- Activity -
Return all the data verbatim but without images.

Segment Start: Data shown

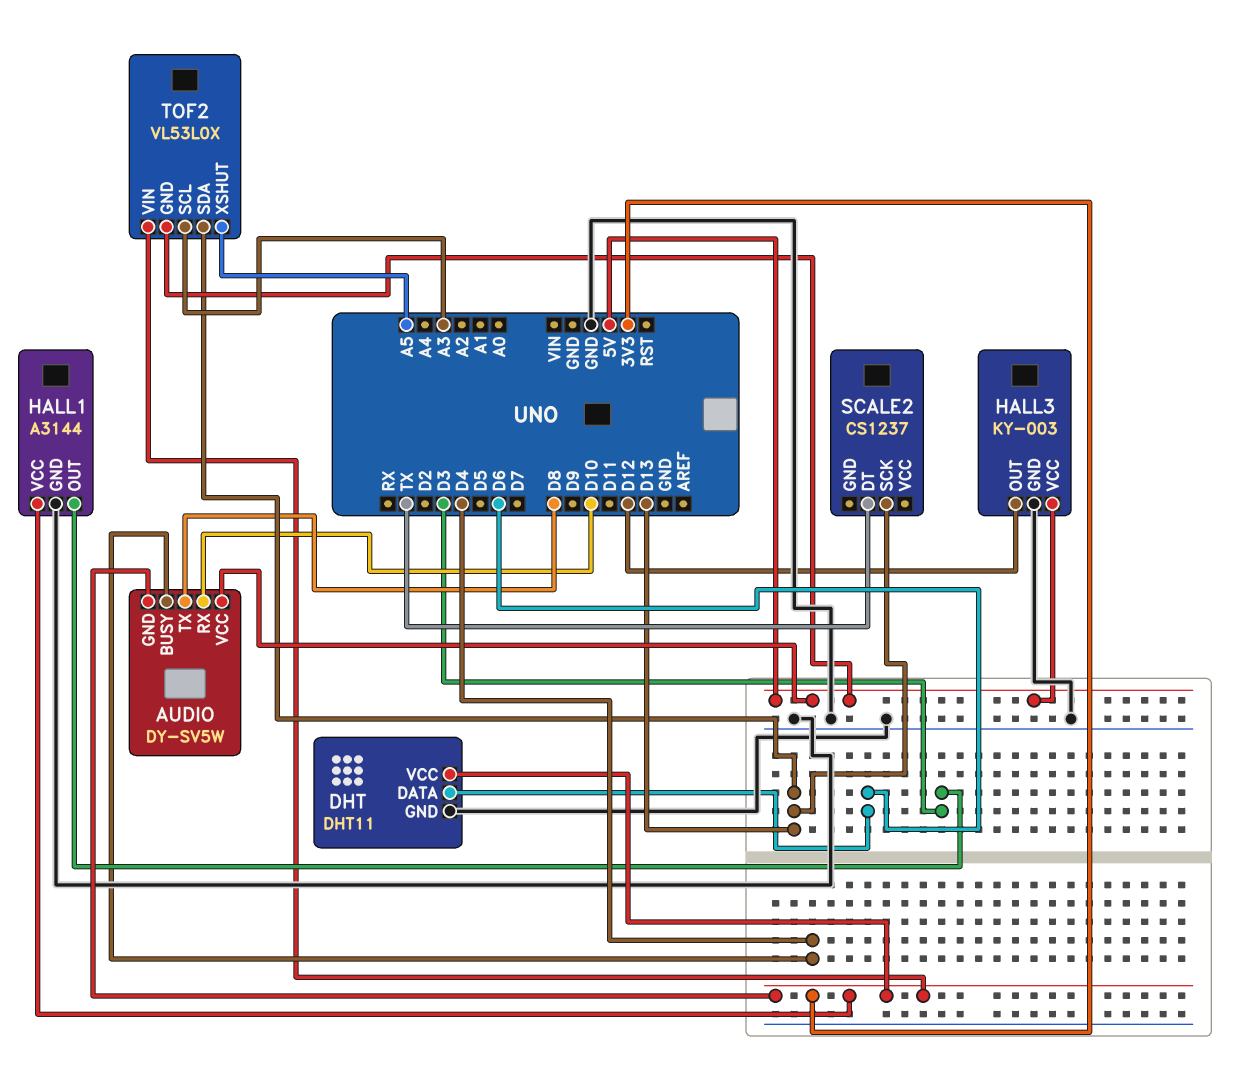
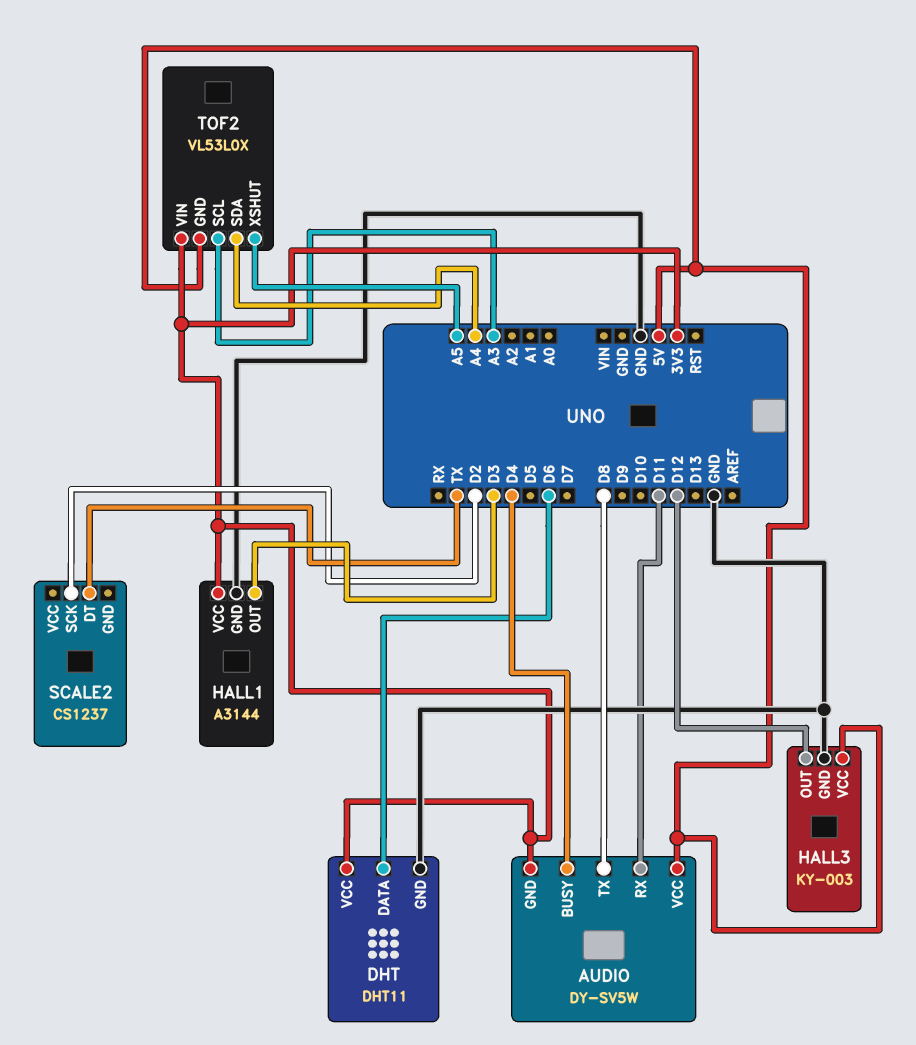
AUDIO pin RX: D10 -> D11
SCALE2 pin SCK: D13 -> D2
TOF2 pin SDA: D13 -> A4

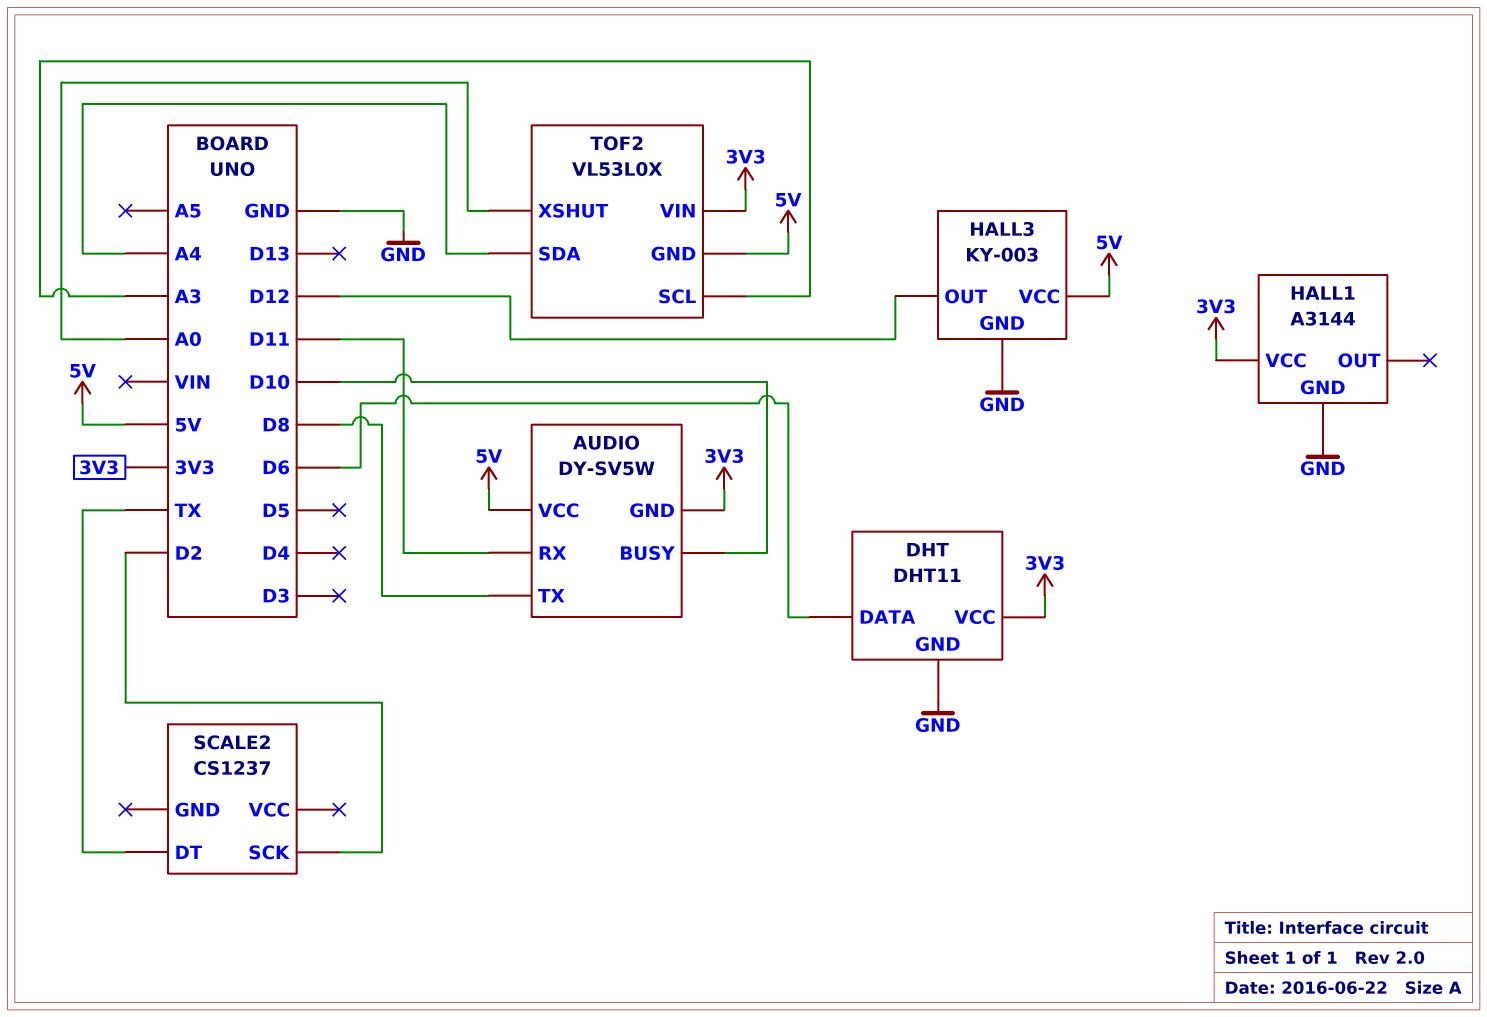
AUDIO pin BUSY: D4 -> D10
HALL1 pin OUT: D3 -> none
TOF2 pin XSHUT: A5 -> A0

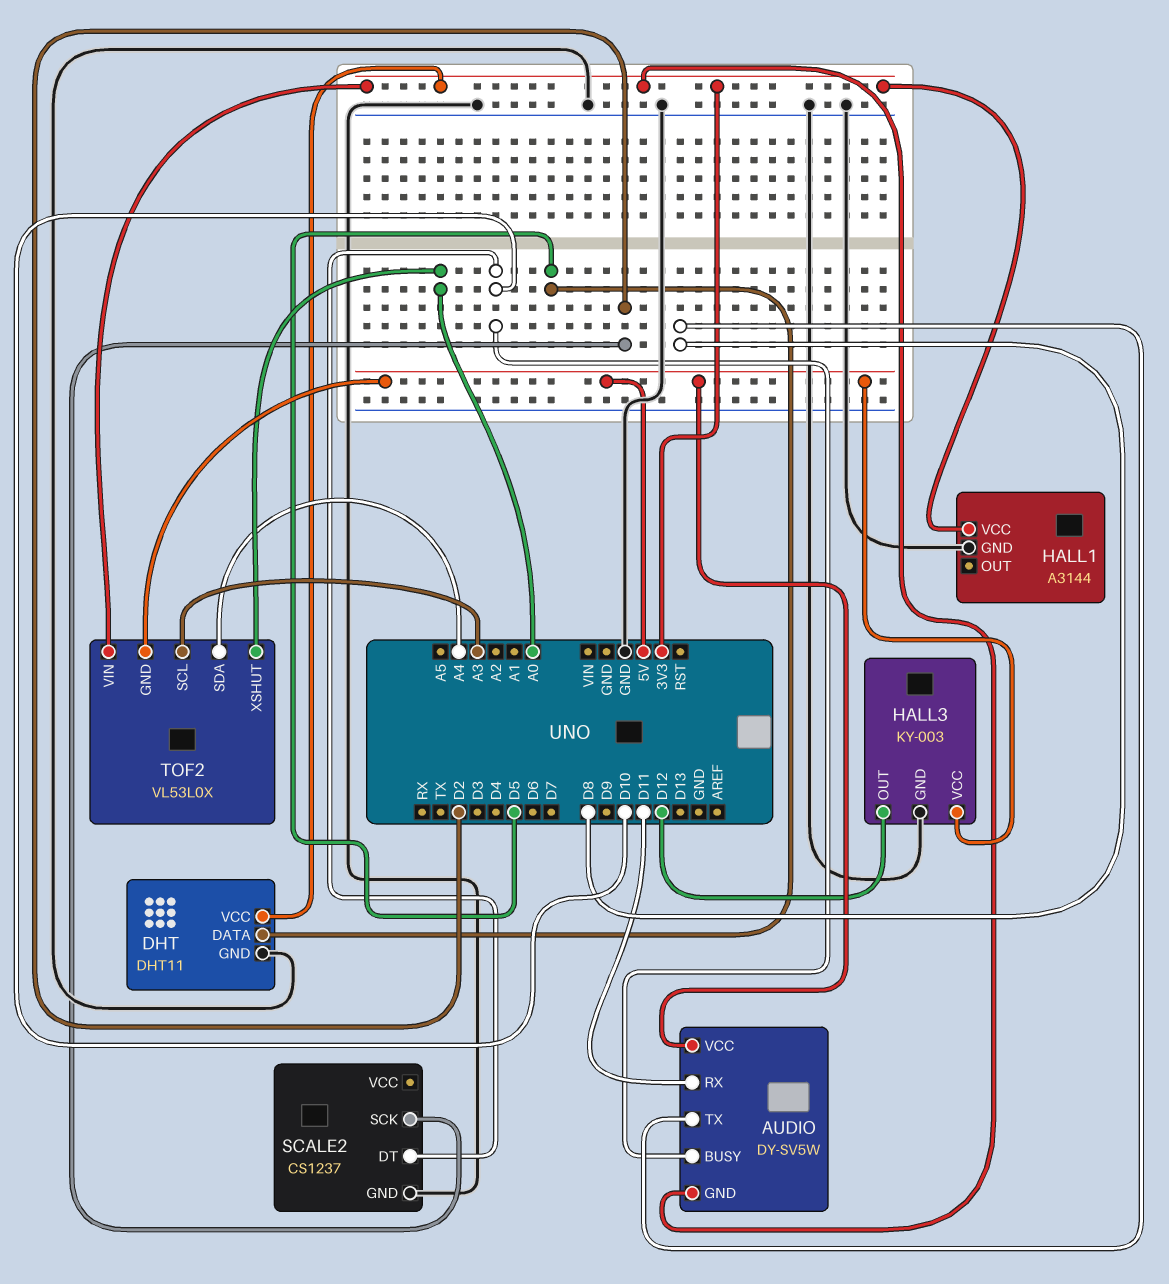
DHT pin DATA: D6 -> D5
SCALE2 pin DT: TX -> D10
SCALE2 pin GND: none -> GND

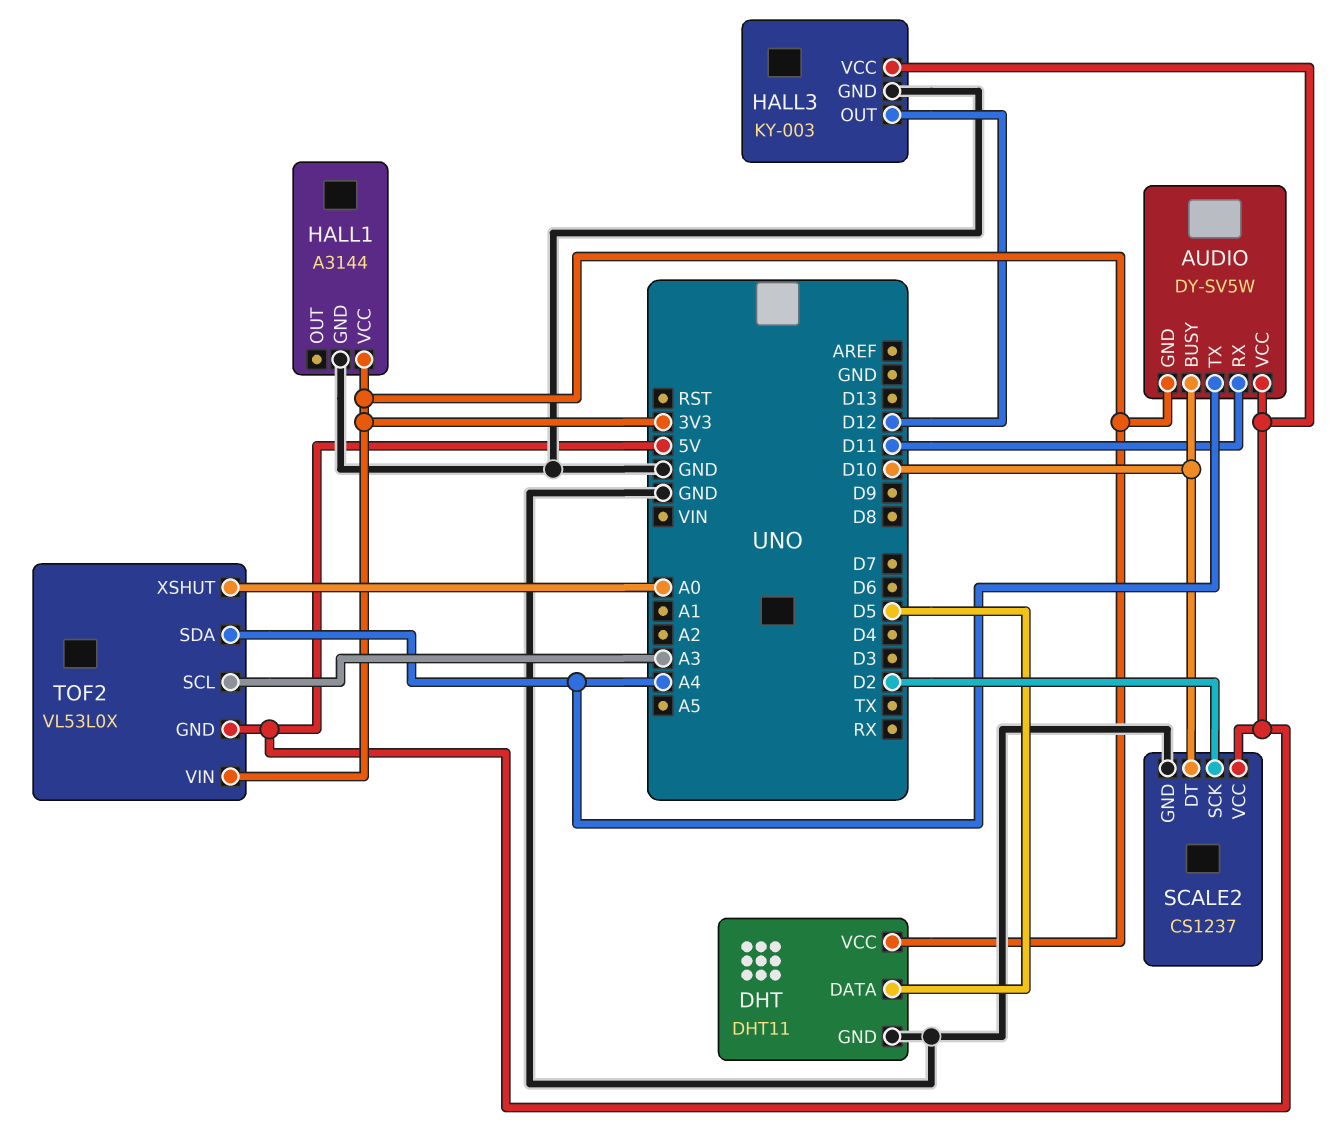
AUDIO pin TX: D8 -> A4
SCALE2 pin VCC: none -> 5V

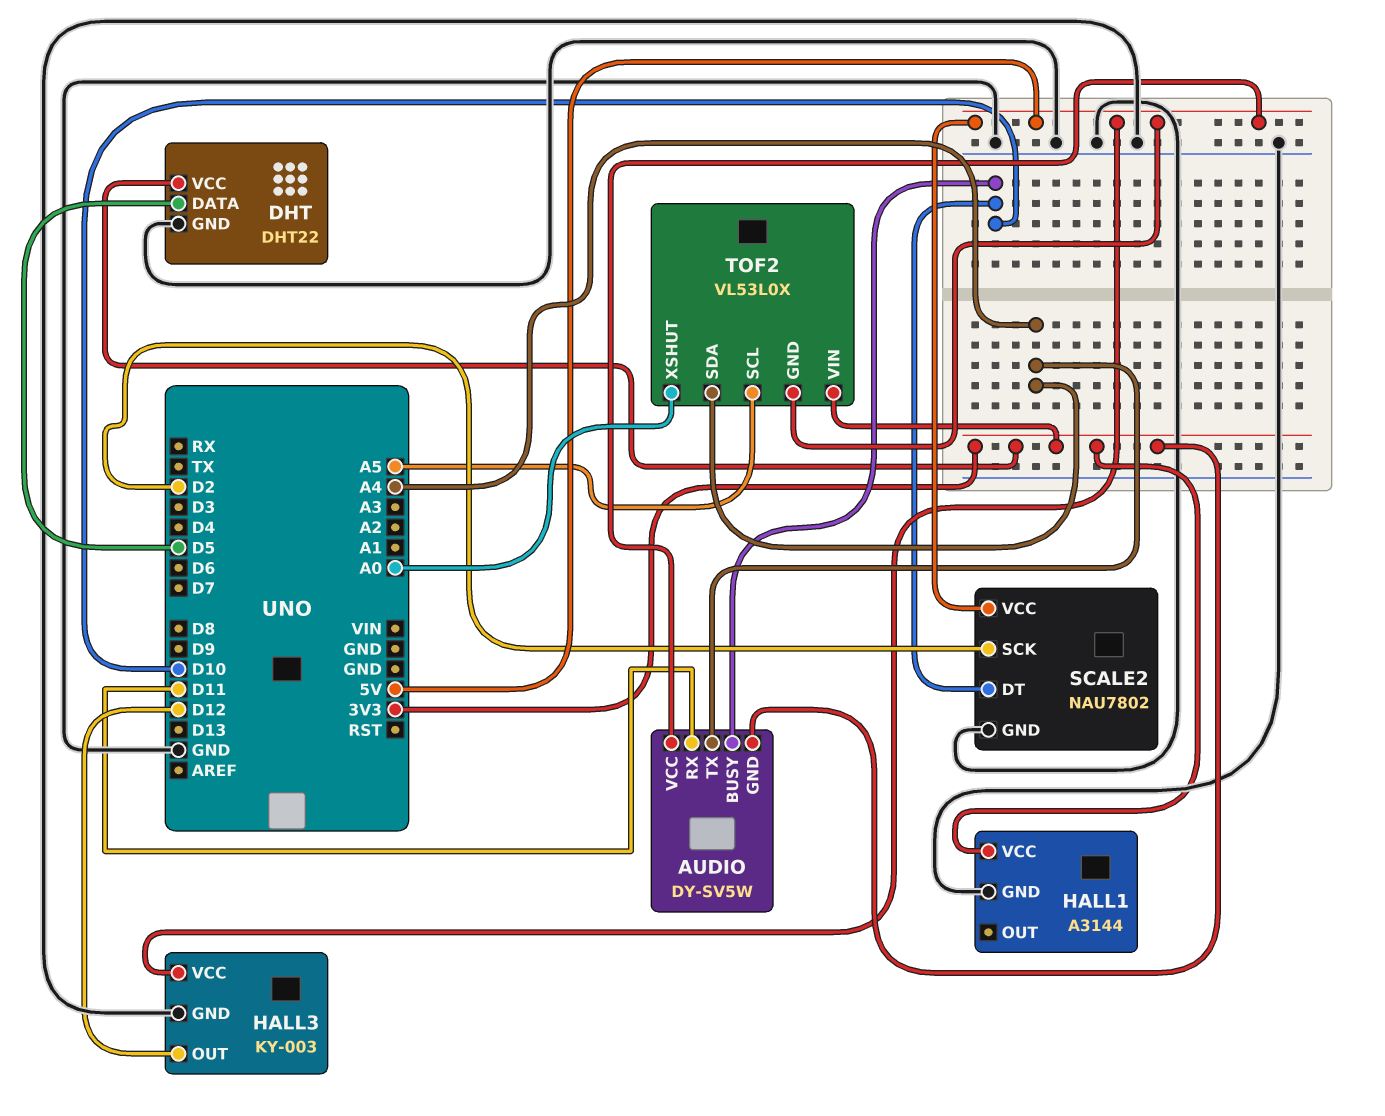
DHT: DHT11 -> DHT22
SCALE2: CS1237 -> NAU7802
TOF2 pin SCL: A3 -> A5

Segment End: Data shown

- Written reply -
AUDIO pin RX: D10 -> D11
SCALE2 pin SCK: D13 -> D2
TOF2 pin SDA: D13 -> A4

AUDIO pin BUSY: D4 -> D10
HALL1 pin OUT: D3 -> none
TOF2 pin XSHUT: A5 -> A0

DHT pin DATA: D6 -> D5
SCALE2 pin DT: TX -> D10
SCALE2 pin GND: none -> GND

AUDIO pin TX: D8 -> A4
SCALE2 pin VCC: none -> 5V

DHT: DHT11 -> DHT22
SCALE2: CS1237 -> NAU7802
TOF2 pin SCL: A3 -> A5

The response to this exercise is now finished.